## PROBLEM DETAILS
How many lines in the records below hold the word "camera"? Answer with the number alone.

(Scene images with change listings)
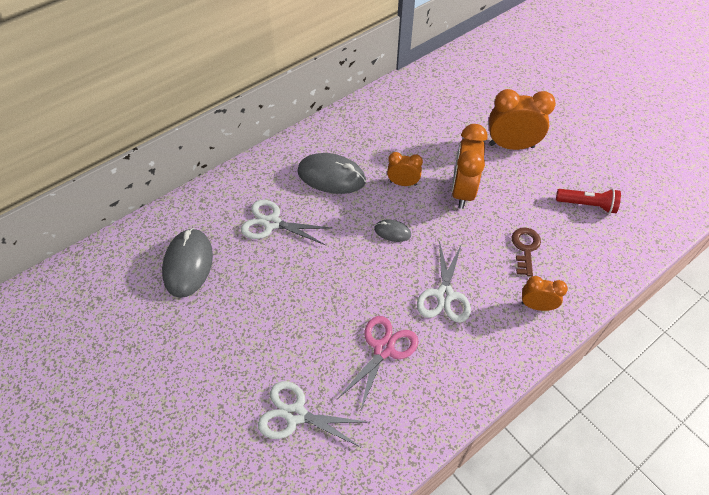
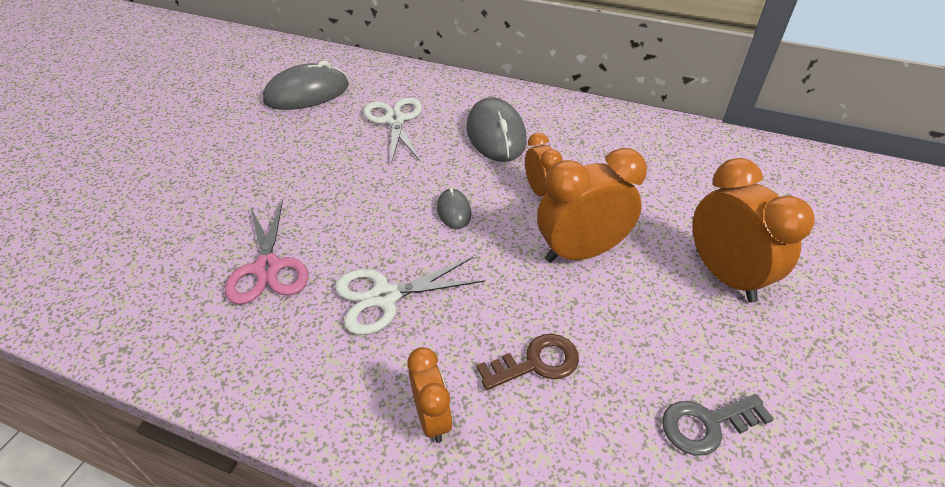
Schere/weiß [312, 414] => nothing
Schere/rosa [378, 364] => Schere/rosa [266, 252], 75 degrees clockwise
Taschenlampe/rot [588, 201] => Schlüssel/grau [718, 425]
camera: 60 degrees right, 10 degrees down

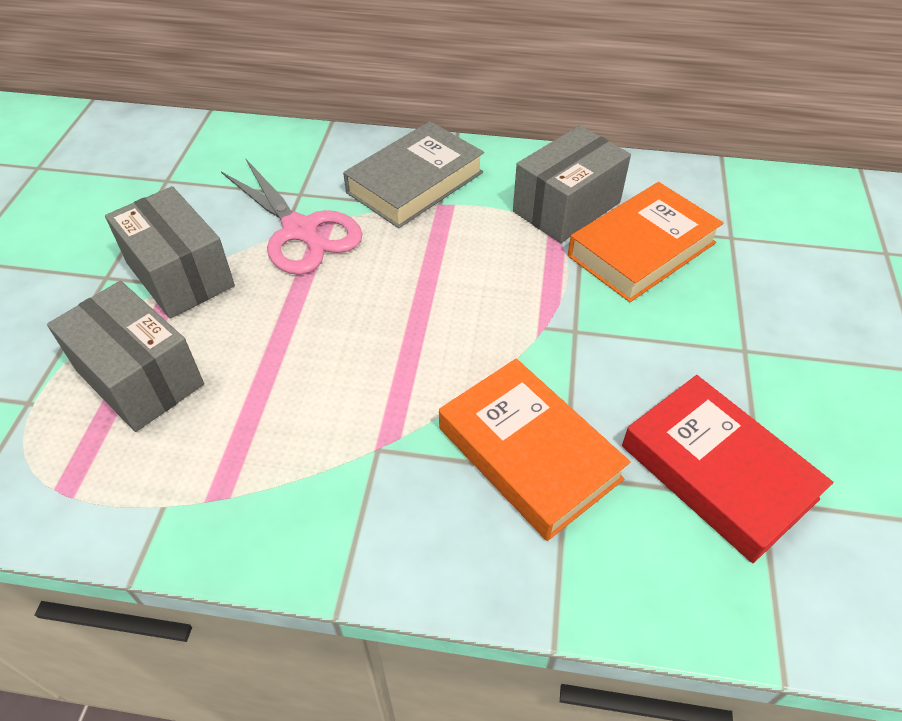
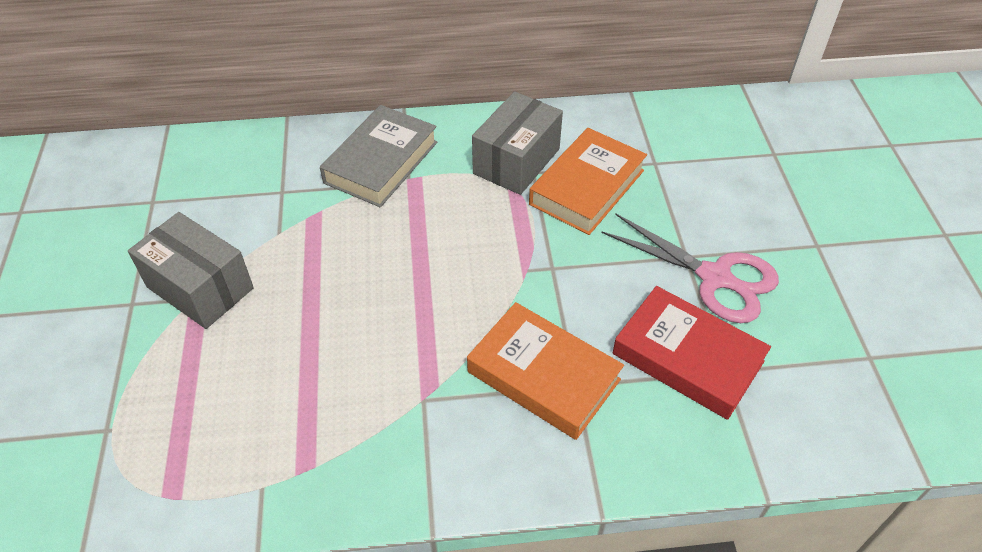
Schachtel/grau [125, 356] => nothing
Schere/rosa [292, 217] => Schere/rosa [690, 268], shifted
camera: 15 degrees left, 0 degrees up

## RESPONSE TO THIS TASK
2